§ **Task description**: Starting at the line with "gift (white) <514, 301, 577, 366>" and going on through the line with "gift (red) <383, 566, 468, 659> => nothing", reproduce each line in the records below exactly and nothing more.

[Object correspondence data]
BEGIN

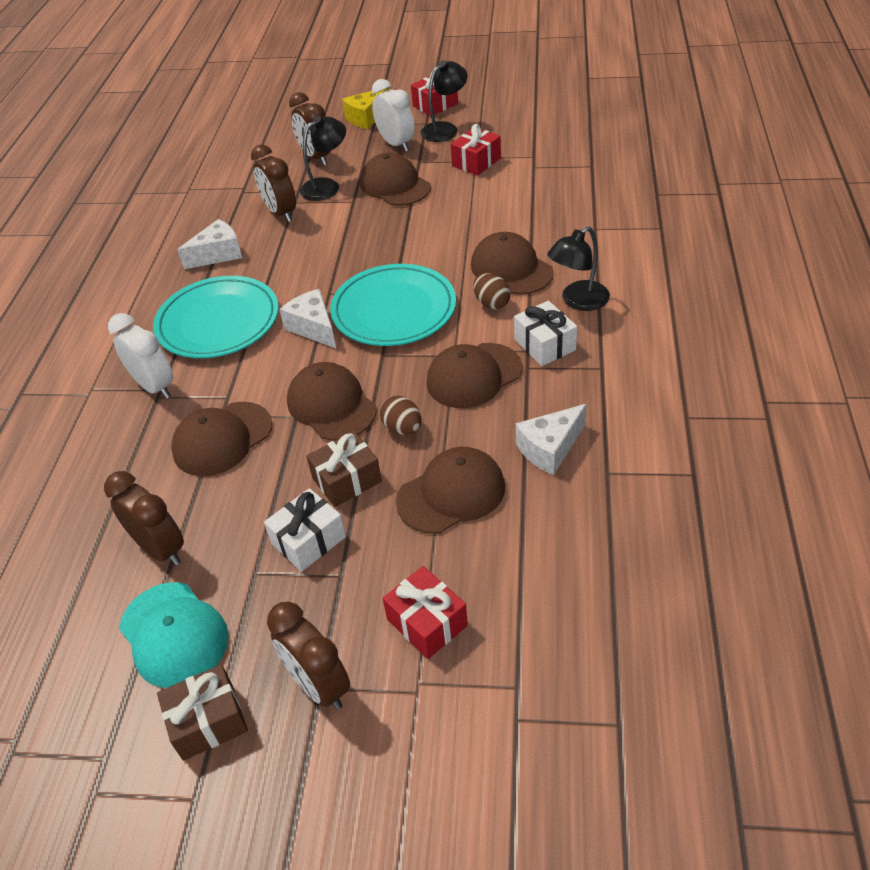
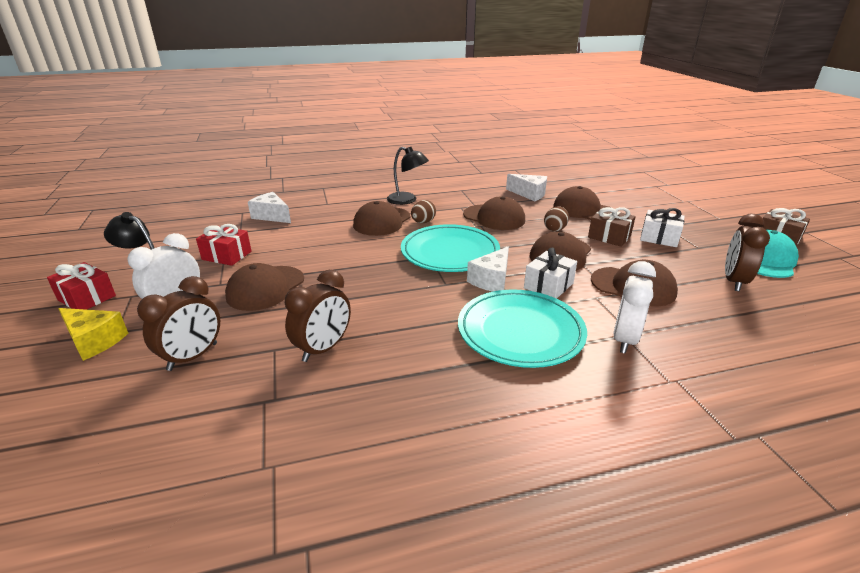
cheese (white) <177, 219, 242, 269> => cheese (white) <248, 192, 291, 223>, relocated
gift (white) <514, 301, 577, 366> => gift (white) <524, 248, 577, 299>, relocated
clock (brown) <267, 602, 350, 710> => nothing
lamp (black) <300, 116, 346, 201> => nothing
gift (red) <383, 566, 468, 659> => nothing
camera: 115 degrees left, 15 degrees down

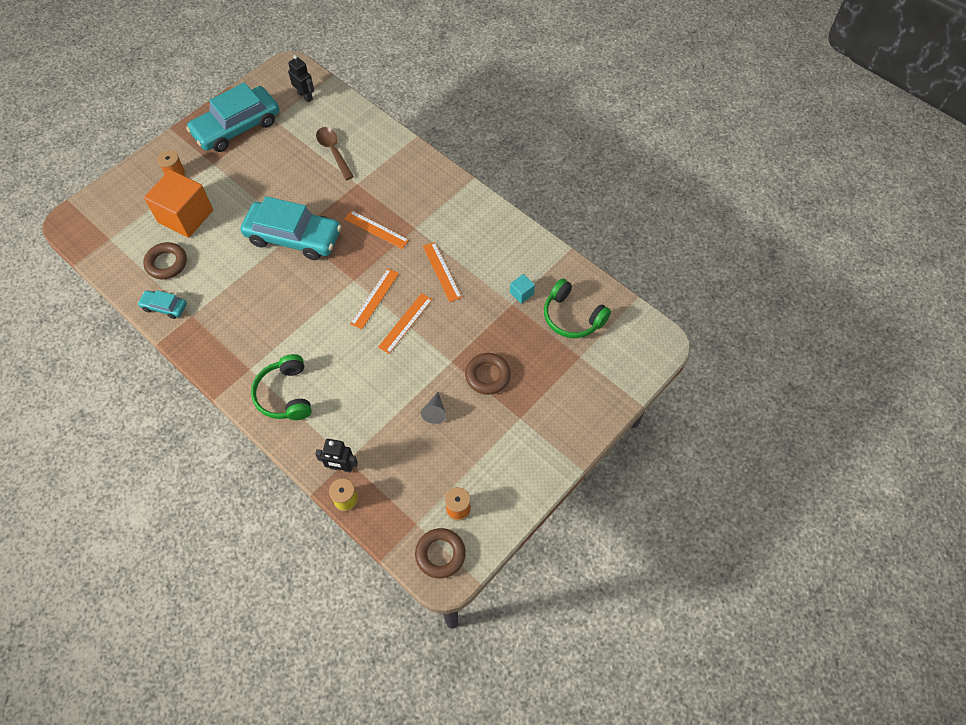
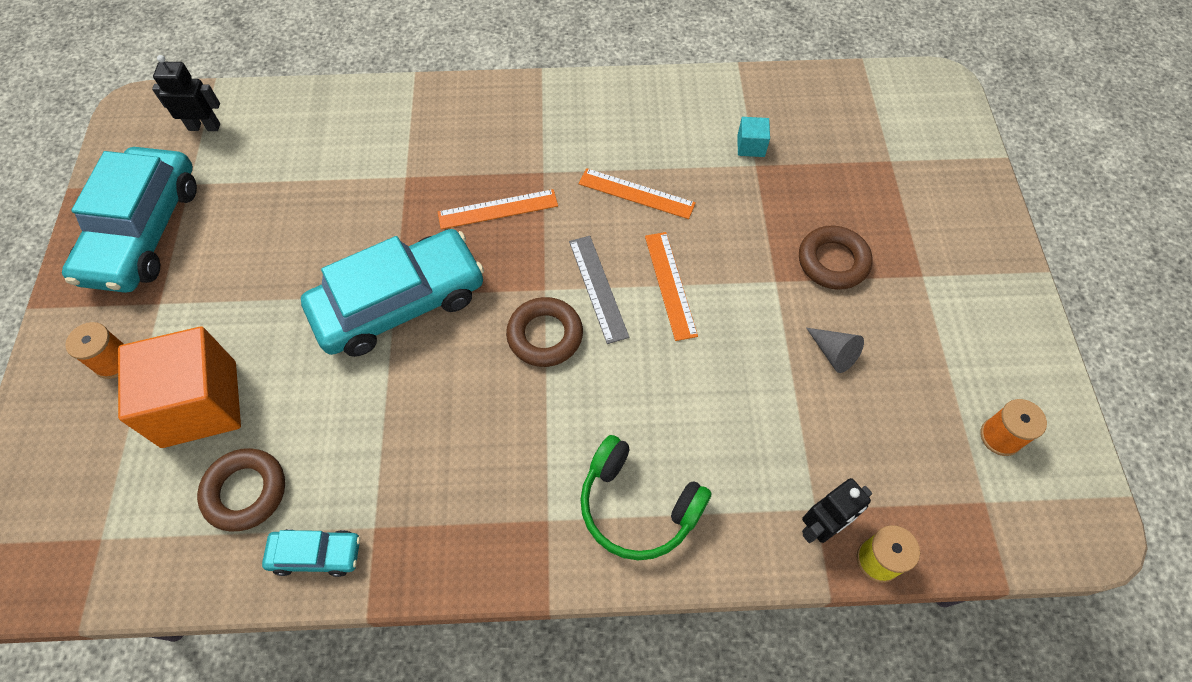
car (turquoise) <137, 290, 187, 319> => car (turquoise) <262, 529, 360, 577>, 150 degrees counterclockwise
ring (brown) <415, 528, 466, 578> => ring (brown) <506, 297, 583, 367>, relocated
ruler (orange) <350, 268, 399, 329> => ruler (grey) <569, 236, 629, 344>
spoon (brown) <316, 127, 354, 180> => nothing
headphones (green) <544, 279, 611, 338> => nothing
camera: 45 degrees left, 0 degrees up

END
BEGIN

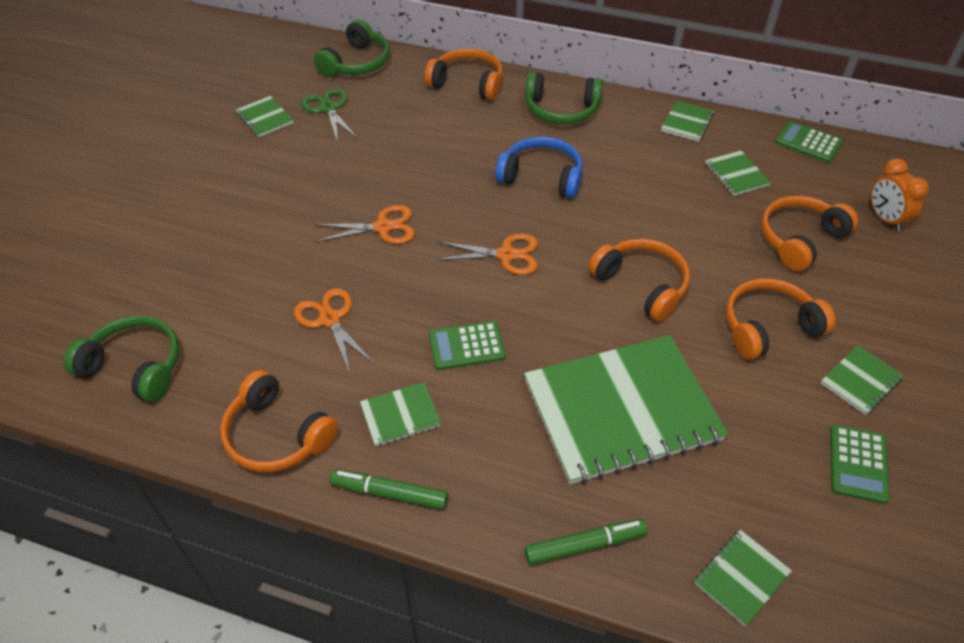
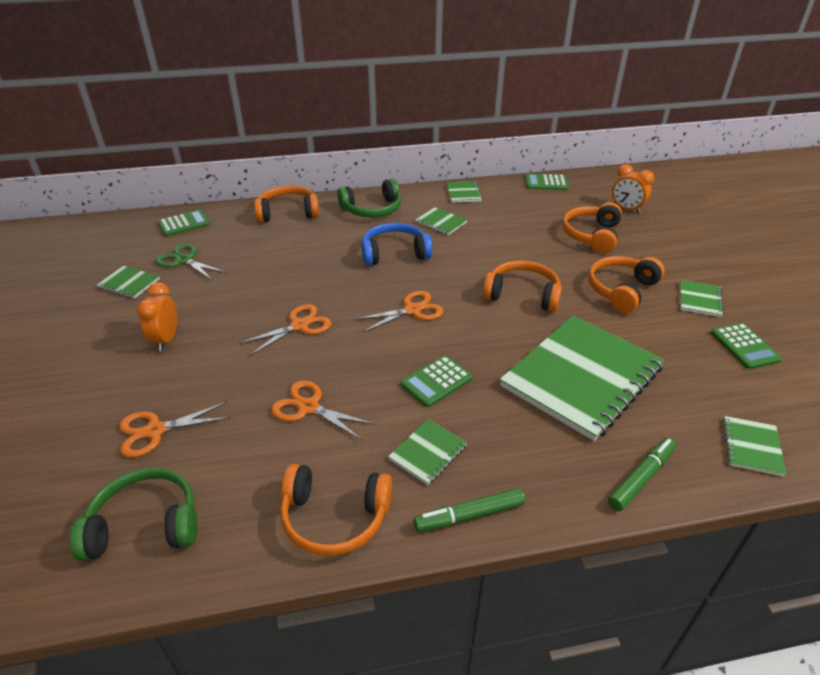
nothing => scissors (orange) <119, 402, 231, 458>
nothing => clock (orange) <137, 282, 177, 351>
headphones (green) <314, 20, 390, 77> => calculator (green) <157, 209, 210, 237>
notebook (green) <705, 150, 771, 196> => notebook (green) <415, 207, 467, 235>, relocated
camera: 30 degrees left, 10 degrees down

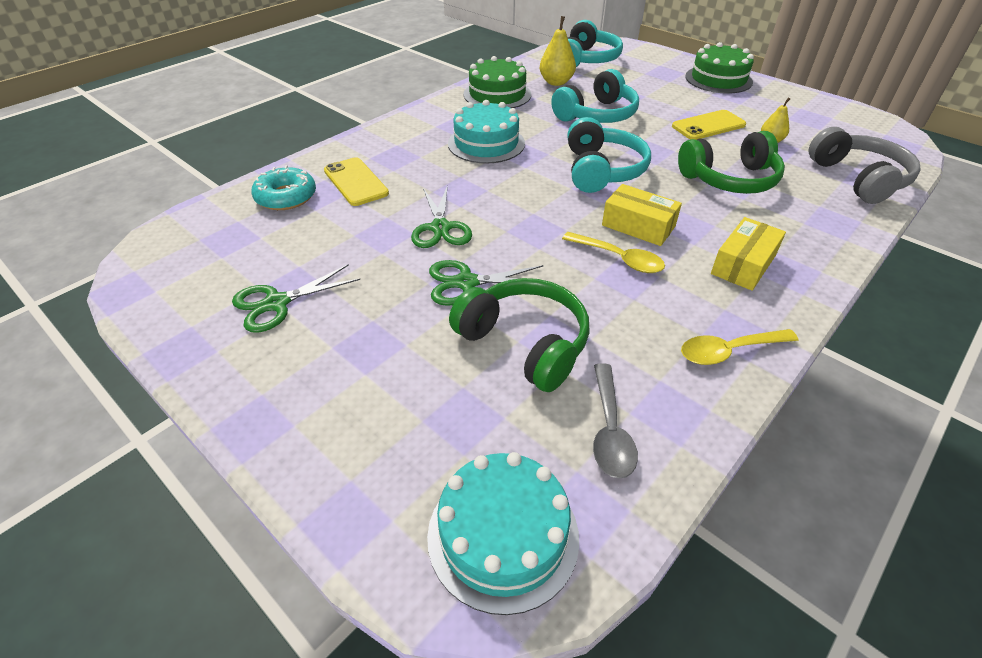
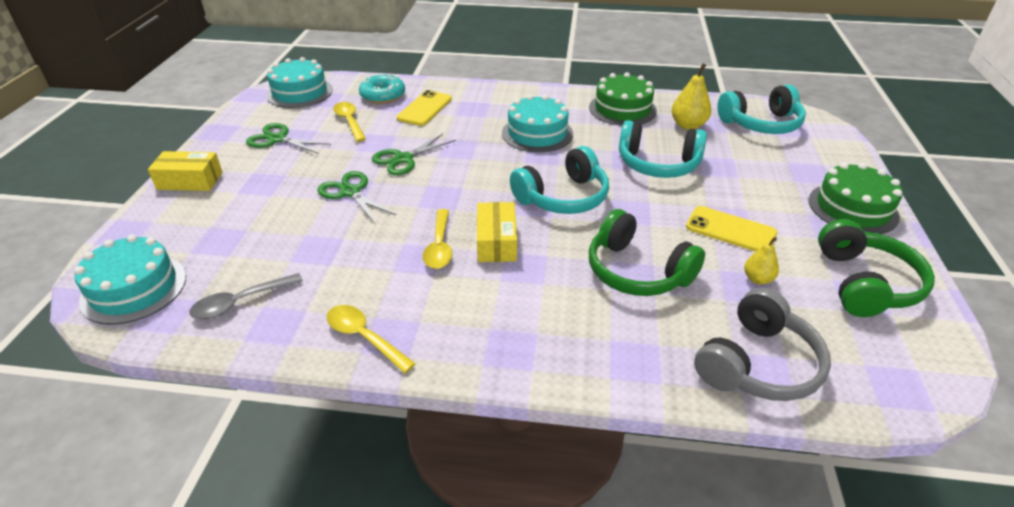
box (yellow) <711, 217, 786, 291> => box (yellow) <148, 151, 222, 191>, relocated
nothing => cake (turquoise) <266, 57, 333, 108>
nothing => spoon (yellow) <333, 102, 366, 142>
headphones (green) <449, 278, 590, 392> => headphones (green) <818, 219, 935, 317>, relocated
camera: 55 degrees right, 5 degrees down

END

§ **Your solution**:
gift (white) <514, 301, 577, 366> => gift (white) <524, 248, 577, 299>, relocated
clock (brown) <267, 602, 350, 710> => nothing
lamp (black) <300, 116, 346, 201> => nothing
gift (red) <383, 566, 468, 659> => nothing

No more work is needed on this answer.